:: Source data ::

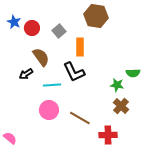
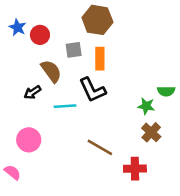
brown hexagon: (96, 16) -> (97, 20), moved
gray square: (59, 31) -> (74, 50), moved, turned 32
pink circle: (49, 110) -> (29, 140), moved

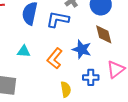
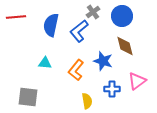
blue L-shape: (58, 19) -> (79, 31), turned -50

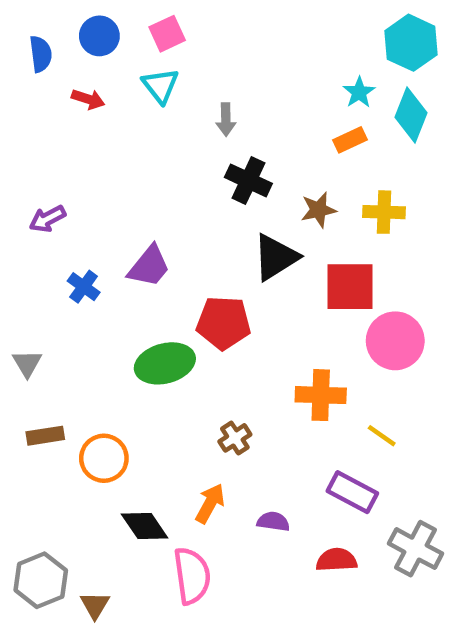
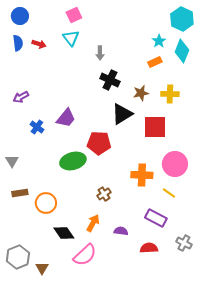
blue circle: (99, 36) -> (20, 16), moved
blue semicircle: (41, 54) -> (18, 43), moved
pink circle: (395, 341) -> (175, 164), moved
gray cross: (416, 549) -> (184, 243), size x0.7
pink semicircle: (192, 576) -> (85, 255), turned 55

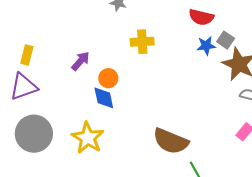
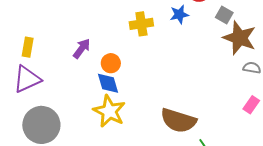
blue star: (206, 46) -> (179, 14), moved
yellow star: (88, 138) -> (109, 111), moved

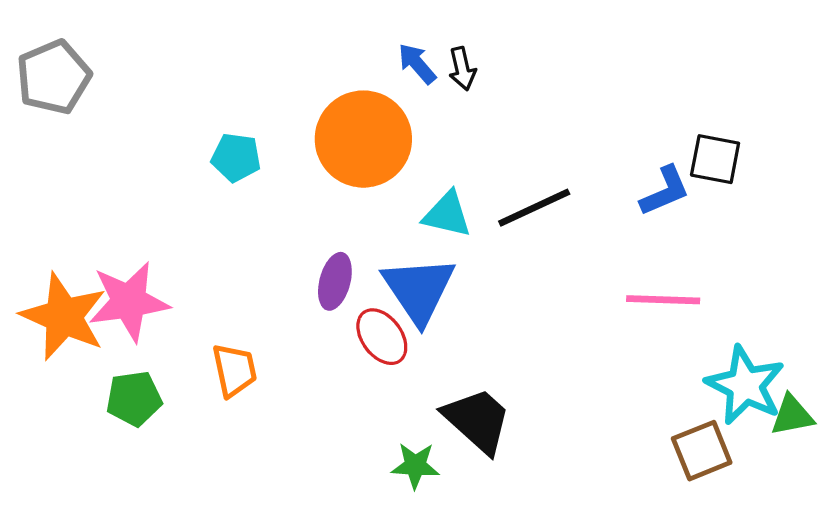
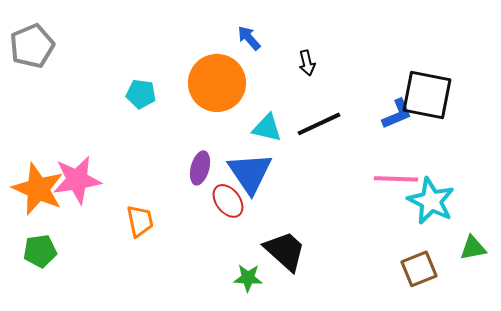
black arrow: (462, 69) -> (307, 63), moved
black square: (715, 159) -> (427, 95), size x1.6
cyan star: (745, 385) -> (431, 201), moved
green pentagon: (134, 399) -> (40, 251), moved

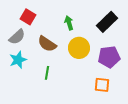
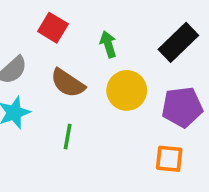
red square: (28, 17) -> (53, 28), moved

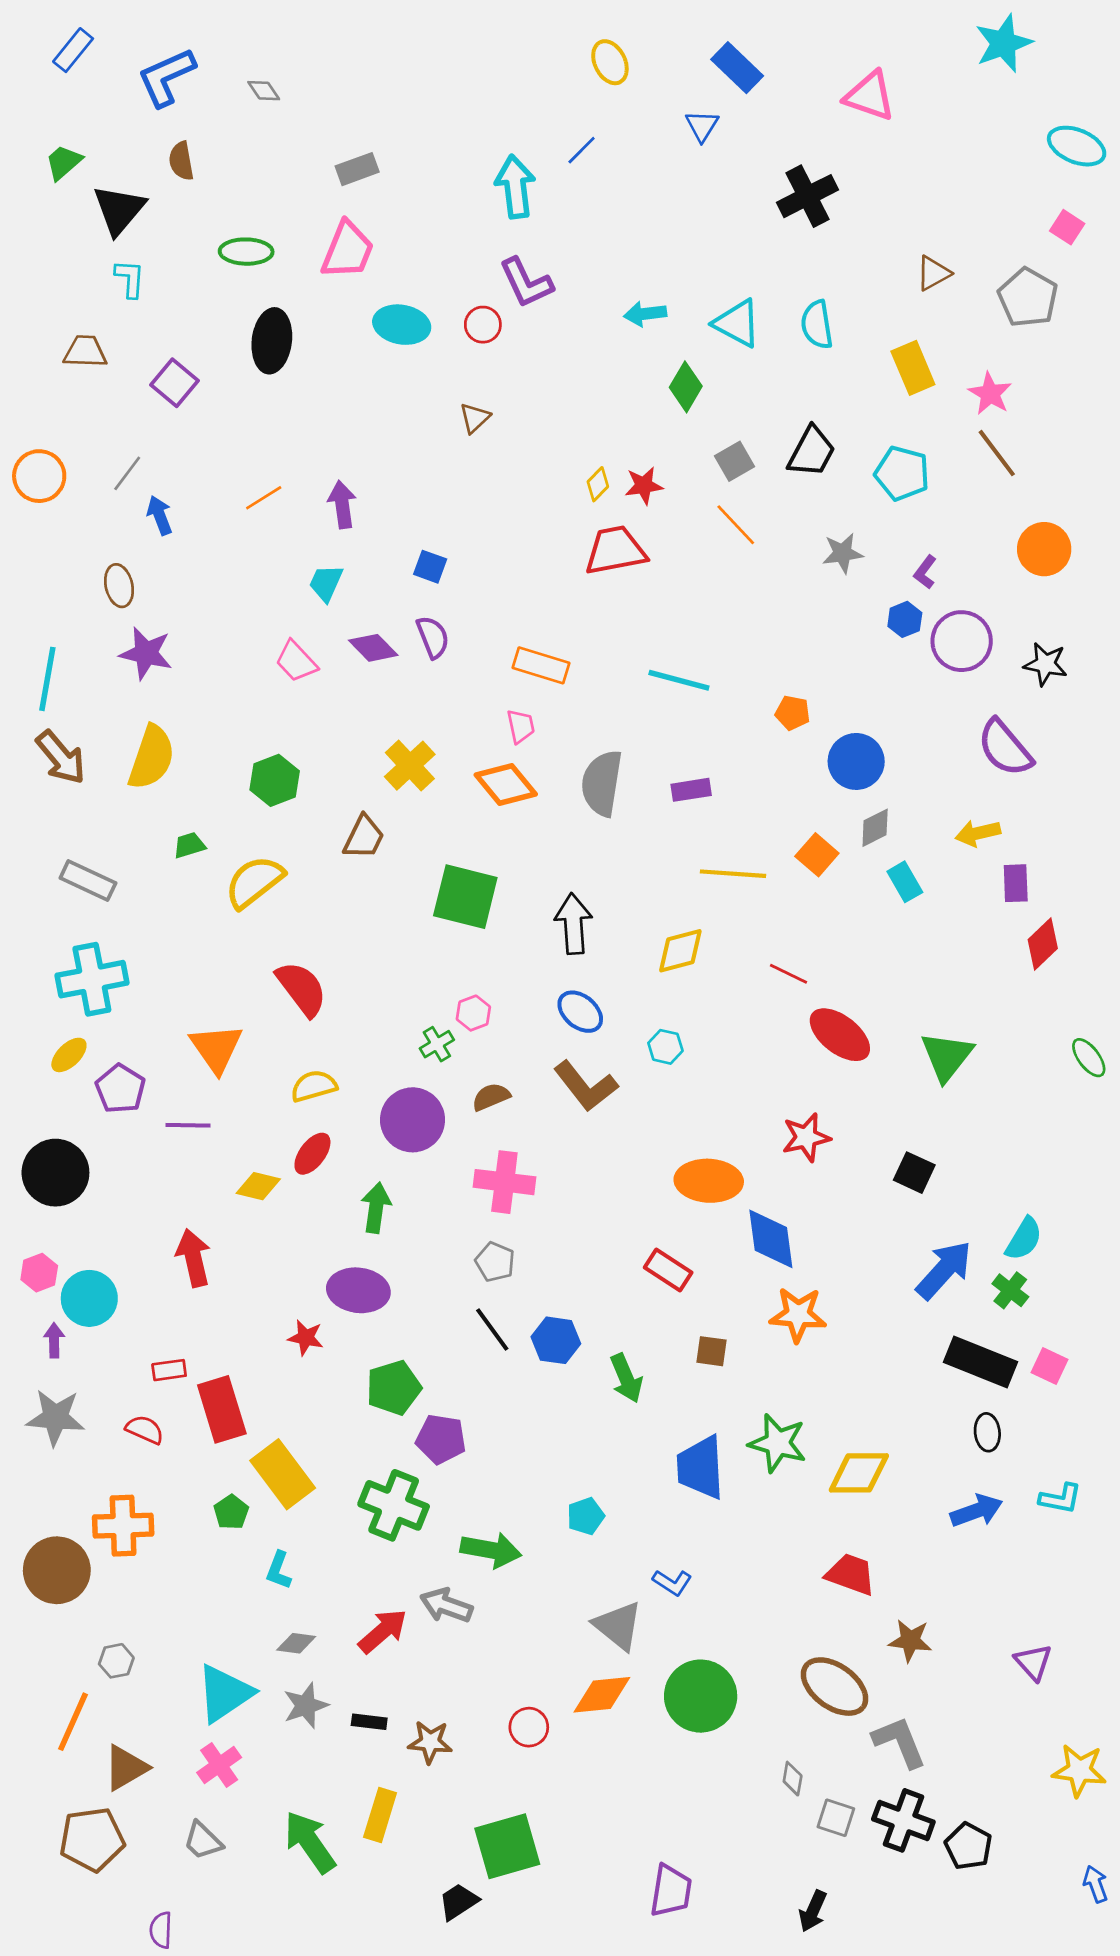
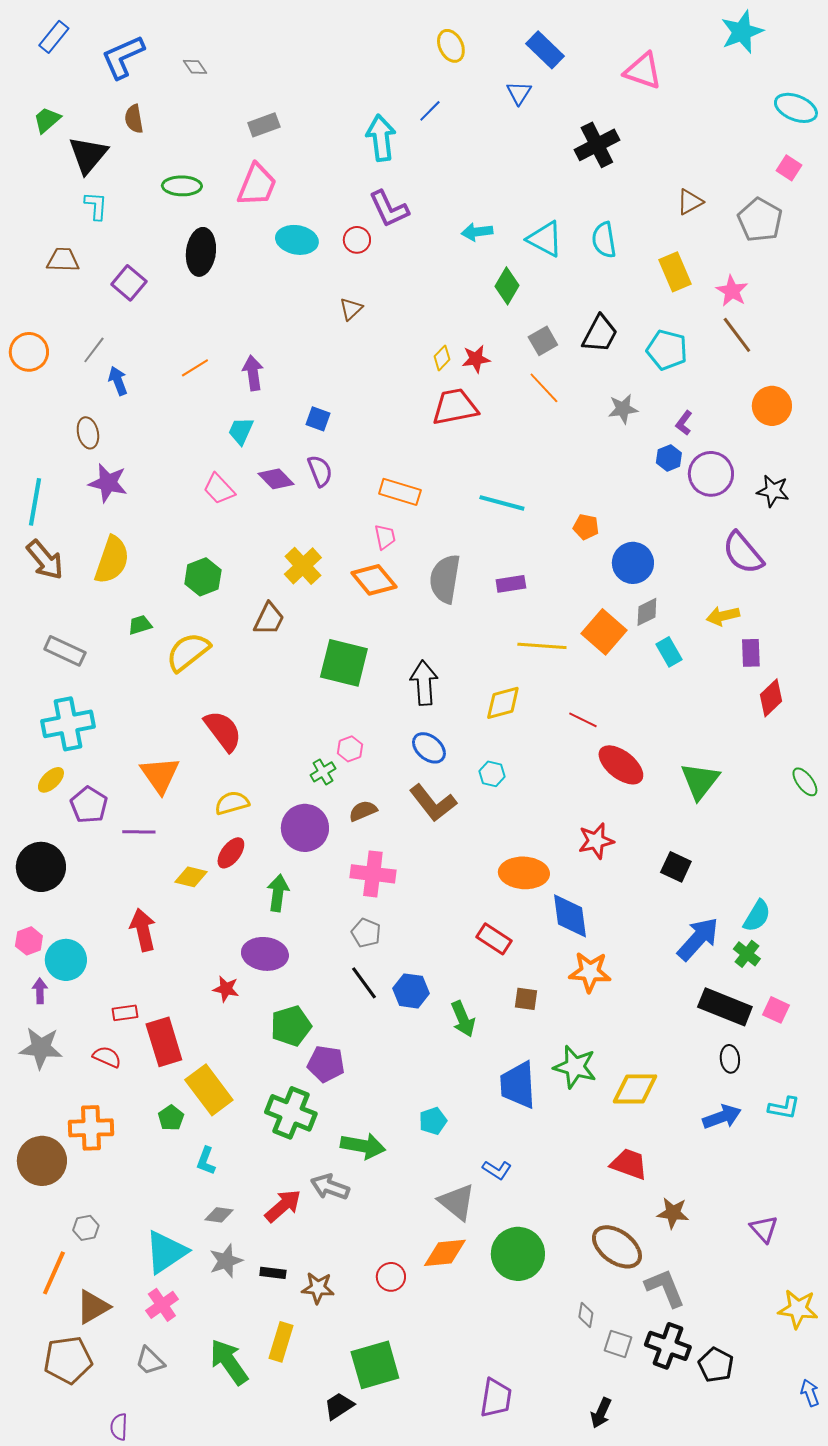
orange square: (817, 855) -> (604, 632), size x1.4

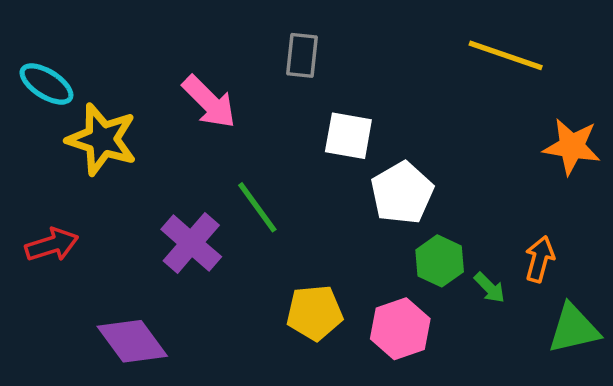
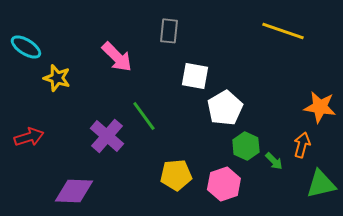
yellow star: (102, 139) -> (57, 78), size x0.7
orange star: (572, 147) -> (320, 107), moved
purple diamond: (132, 341) -> (74, 191), turned -51

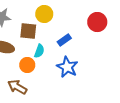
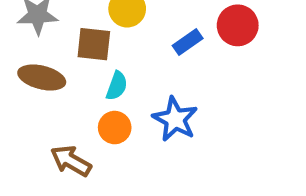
blue rectangle: (64, 40) -> (188, 42), moved
orange circle: (27, 65) -> (115, 128), moved

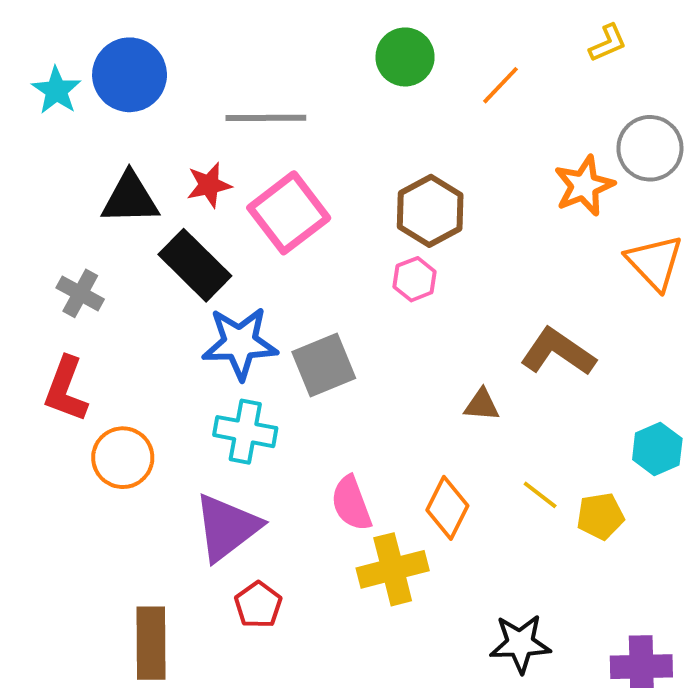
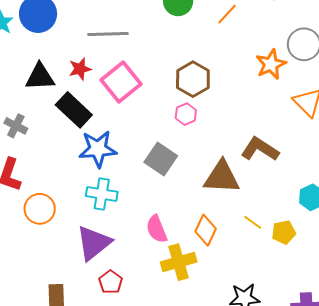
gray square: (324, 365) -> (161, 159), moved, turned -32
brown triangle: (482, 405) -> (222, 177), size x2.0

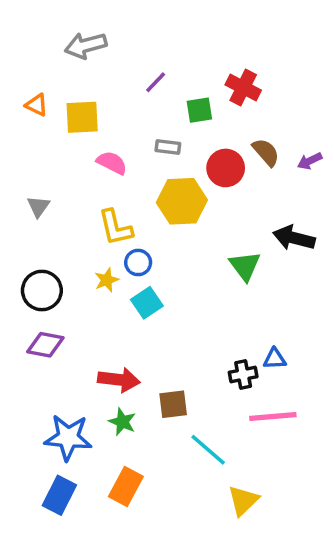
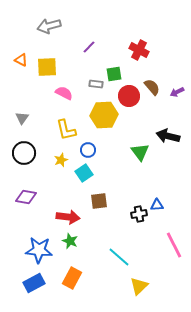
green square: (199, 110) -> (114, 74), moved
blue circle: (138, 262) -> (88, 150), moved
black circle: (42, 291) -> (24, 153), moved
brown square: (173, 404) -> (99, 201), moved
pink line: (273, 417) -> (174, 245), moved, turned 68
blue rectangle: (59, 495) -> (34, 283), turned 35

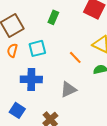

:::

# [Task]
Repeat the data word for word. Images are not part of the copy.

# [Result for this exercise]
brown hexagon: (96, 16) -> (97, 20), moved
gray square: (59, 31) -> (74, 50), moved, turned 32
pink circle: (49, 110) -> (29, 140), moved

blue L-shape: (58, 19) -> (79, 31), turned -50

blue circle: (99, 36) -> (20, 16), moved
blue semicircle: (41, 54) -> (18, 43), moved
pink circle: (395, 341) -> (175, 164), moved
gray cross: (416, 549) -> (184, 243), size x0.7
pink semicircle: (192, 576) -> (85, 255), turned 55

blue star: (206, 46) -> (179, 14), moved
yellow star: (88, 138) -> (109, 111), moved

black arrow: (462, 69) -> (307, 63), moved
black square: (715, 159) -> (427, 95), size x1.6
cyan star: (745, 385) -> (431, 201), moved
green pentagon: (134, 399) -> (40, 251), moved

red square: (28, 17) -> (53, 28), moved

orange square: (817, 855) -> (604, 632), size x1.4

yellow star: (102, 139) -> (57, 78), size x0.7
orange star: (572, 147) -> (320, 107), moved
purple diamond: (132, 341) -> (74, 191), turned -51

blue rectangle: (64, 40) -> (188, 42), moved
orange circle: (27, 65) -> (115, 128), moved

gray square: (324, 365) -> (161, 159), moved, turned -32
brown triangle: (482, 405) -> (222, 177), size x2.0

green square: (199, 110) -> (114, 74), moved
blue circle: (138, 262) -> (88, 150), moved
black circle: (42, 291) -> (24, 153), moved
brown square: (173, 404) -> (99, 201), moved
pink line: (273, 417) -> (174, 245), moved, turned 68
blue rectangle: (59, 495) -> (34, 283), turned 35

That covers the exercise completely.